What to work on ▸ Copy every one of the records below word for word.

Data records ▸
################
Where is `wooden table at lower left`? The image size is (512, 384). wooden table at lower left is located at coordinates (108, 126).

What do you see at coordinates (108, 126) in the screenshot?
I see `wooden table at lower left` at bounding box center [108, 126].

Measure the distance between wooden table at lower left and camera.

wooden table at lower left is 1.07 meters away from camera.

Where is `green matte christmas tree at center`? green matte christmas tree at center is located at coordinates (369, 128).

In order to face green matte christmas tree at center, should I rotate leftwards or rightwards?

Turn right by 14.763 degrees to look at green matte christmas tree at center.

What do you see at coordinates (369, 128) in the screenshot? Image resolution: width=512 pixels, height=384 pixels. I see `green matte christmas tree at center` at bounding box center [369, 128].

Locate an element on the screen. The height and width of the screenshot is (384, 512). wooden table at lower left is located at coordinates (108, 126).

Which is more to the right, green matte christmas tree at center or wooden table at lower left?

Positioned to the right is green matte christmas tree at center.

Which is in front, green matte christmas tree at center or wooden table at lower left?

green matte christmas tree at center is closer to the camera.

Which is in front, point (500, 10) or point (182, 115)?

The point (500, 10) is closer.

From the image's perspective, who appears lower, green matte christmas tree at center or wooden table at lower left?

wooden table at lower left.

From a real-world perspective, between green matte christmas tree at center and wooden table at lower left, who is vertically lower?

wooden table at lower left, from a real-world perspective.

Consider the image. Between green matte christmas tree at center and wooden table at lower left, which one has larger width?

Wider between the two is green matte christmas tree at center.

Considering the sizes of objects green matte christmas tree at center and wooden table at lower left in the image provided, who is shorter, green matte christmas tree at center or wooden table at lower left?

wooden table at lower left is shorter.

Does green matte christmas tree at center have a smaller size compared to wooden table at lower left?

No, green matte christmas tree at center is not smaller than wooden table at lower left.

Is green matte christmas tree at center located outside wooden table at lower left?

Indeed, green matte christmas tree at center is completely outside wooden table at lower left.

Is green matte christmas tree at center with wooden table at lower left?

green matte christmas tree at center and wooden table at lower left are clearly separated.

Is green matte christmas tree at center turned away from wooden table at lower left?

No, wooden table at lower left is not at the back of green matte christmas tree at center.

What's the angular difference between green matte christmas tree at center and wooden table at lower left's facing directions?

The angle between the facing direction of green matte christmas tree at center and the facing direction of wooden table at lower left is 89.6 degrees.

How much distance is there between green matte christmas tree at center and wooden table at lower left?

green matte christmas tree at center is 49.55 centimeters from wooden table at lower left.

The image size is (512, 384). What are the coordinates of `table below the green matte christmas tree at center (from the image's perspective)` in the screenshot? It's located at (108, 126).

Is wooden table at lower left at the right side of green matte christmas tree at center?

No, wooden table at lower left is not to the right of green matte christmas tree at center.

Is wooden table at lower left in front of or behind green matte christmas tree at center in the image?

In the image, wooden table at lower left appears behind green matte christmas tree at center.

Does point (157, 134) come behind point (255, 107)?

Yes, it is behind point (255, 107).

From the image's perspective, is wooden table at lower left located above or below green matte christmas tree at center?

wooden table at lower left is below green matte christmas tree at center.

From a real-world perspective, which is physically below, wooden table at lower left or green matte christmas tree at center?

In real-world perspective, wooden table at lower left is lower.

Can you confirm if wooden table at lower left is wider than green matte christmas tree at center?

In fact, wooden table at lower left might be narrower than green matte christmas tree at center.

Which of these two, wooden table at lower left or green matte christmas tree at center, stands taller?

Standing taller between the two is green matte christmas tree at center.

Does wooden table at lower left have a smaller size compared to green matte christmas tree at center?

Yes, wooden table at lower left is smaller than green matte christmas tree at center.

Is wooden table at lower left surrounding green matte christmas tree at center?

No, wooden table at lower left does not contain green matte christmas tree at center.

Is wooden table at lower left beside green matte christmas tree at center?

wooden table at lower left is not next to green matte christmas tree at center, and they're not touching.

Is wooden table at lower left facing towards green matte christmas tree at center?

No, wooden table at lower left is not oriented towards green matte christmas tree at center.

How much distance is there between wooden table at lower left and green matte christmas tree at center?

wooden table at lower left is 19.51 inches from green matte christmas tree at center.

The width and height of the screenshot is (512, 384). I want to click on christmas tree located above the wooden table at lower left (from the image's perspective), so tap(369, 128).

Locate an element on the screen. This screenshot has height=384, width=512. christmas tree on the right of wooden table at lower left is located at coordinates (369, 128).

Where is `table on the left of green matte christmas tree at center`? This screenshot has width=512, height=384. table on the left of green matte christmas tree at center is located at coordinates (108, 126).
################
Task answer ▸
Where is `wooden table at lower left`? The image size is (512, 384). wooden table at lower left is located at coordinates (108, 126).

What do you see at coordinates (108, 126) in the screenshot?
I see `wooden table at lower left` at bounding box center [108, 126].

Measure the distance between wooden table at lower left and camera.

wooden table at lower left is 1.07 meters away from camera.

Where is `green matte christmas tree at center`? green matte christmas tree at center is located at coordinates (369, 128).

In order to face green matte christmas tree at center, should I rotate leftwards or rightwards?

Turn right by 14.763 degrees to look at green matte christmas tree at center.

What do you see at coordinates (369, 128) in the screenshot? Image resolution: width=512 pixels, height=384 pixels. I see `green matte christmas tree at center` at bounding box center [369, 128].

Locate an element on the screen. The height and width of the screenshot is (384, 512). wooden table at lower left is located at coordinates (108, 126).

Which is more to the right, green matte christmas tree at center or wooden table at lower left?

Positioned to the right is green matte christmas tree at center.

Which is in front, green matte christmas tree at center or wooden table at lower left?

green matte christmas tree at center is closer to the camera.

Which is in front, point (500, 10) or point (182, 115)?

The point (500, 10) is closer.

From the image's perspective, who appears lower, green matte christmas tree at center or wooden table at lower left?

wooden table at lower left.

From a real-world perspective, between green matte christmas tree at center and wooden table at lower left, who is vertically lower?

wooden table at lower left, from a real-world perspective.

Consider the image. Between green matte christmas tree at center and wooden table at lower left, which one has larger width?

Wider between the two is green matte christmas tree at center.

Considering the sizes of objects green matte christmas tree at center and wooden table at lower left in the image provided, who is shorter, green matte christmas tree at center or wooden table at lower left?

wooden table at lower left is shorter.

Does green matte christmas tree at center have a smaller size compared to wooden table at lower left?

No, green matte christmas tree at center is not smaller than wooden table at lower left.

Is green matte christmas tree at center located outside wooden table at lower left?

Indeed, green matte christmas tree at center is completely outside wooden table at lower left.

Is green matte christmas tree at center with wooden table at lower left?

green matte christmas tree at center and wooden table at lower left are clearly separated.

Is green matte christmas tree at center turned away from wooden table at lower left?

No, wooden table at lower left is not at the back of green matte christmas tree at center.

What's the angular difference between green matte christmas tree at center and wooden table at lower left's facing directions?

The angle between the facing direction of green matte christmas tree at center and the facing direction of wooden table at lower left is 89.6 degrees.

How much distance is there between green matte christmas tree at center and wooden table at lower left?

green matte christmas tree at center is 49.55 centimeters from wooden table at lower left.

The image size is (512, 384). What are the coordinates of `table below the green matte christmas tree at center (from the image's perspective)` in the screenshot? It's located at (108, 126).

Is wooden table at lower left at the right side of green matte christmas tree at center?

No, wooden table at lower left is not to the right of green matte christmas tree at center.

Is wooden table at lower left in front of or behind green matte christmas tree at center in the image?

In the image, wooden table at lower left appears behind green matte christmas tree at center.

Does point (157, 134) come behind point (255, 107)?

Yes, it is behind point (255, 107).

From the image's perspective, is wooden table at lower left located above or below green matte christmas tree at center?

wooden table at lower left is below green matte christmas tree at center.

From a real-world perspective, which is physically below, wooden table at lower left or green matte christmas tree at center?

In real-world perspective, wooden table at lower left is lower.

Can you confirm if wooden table at lower left is wider than green matte christmas tree at center?

In fact, wooden table at lower left might be narrower than green matte christmas tree at center.

Which of these two, wooden table at lower left or green matte christmas tree at center, stands taller?

Standing taller between the two is green matte christmas tree at center.

Does wooden table at lower left have a smaller size compared to green matte christmas tree at center?

Yes, wooden table at lower left is smaller than green matte christmas tree at center.

Is wooden table at lower left surrounding green matte christmas tree at center?

No, wooden table at lower left does not contain green matte christmas tree at center.

Is wooden table at lower left beside green matte christmas tree at center?

wooden table at lower left is not next to green matte christmas tree at center, and they're not touching.

Is wooden table at lower left facing towards green matte christmas tree at center?

No, wooden table at lower left is not oriented towards green matte christmas tree at center.

How much distance is there between wooden table at lower left and green matte christmas tree at center?

wooden table at lower left is 19.51 inches from green matte christmas tree at center.

The width and height of the screenshot is (512, 384). I want to click on christmas tree located above the wooden table at lower left (from the image's perspective), so tap(369, 128).

Locate an element on the screen. This screenshot has height=384, width=512. christmas tree on the right of wooden table at lower left is located at coordinates (369, 128).

Where is `table on the left of green matte christmas tree at center`? This screenshot has width=512, height=384. table on the left of green matte christmas tree at center is located at coordinates (108, 126).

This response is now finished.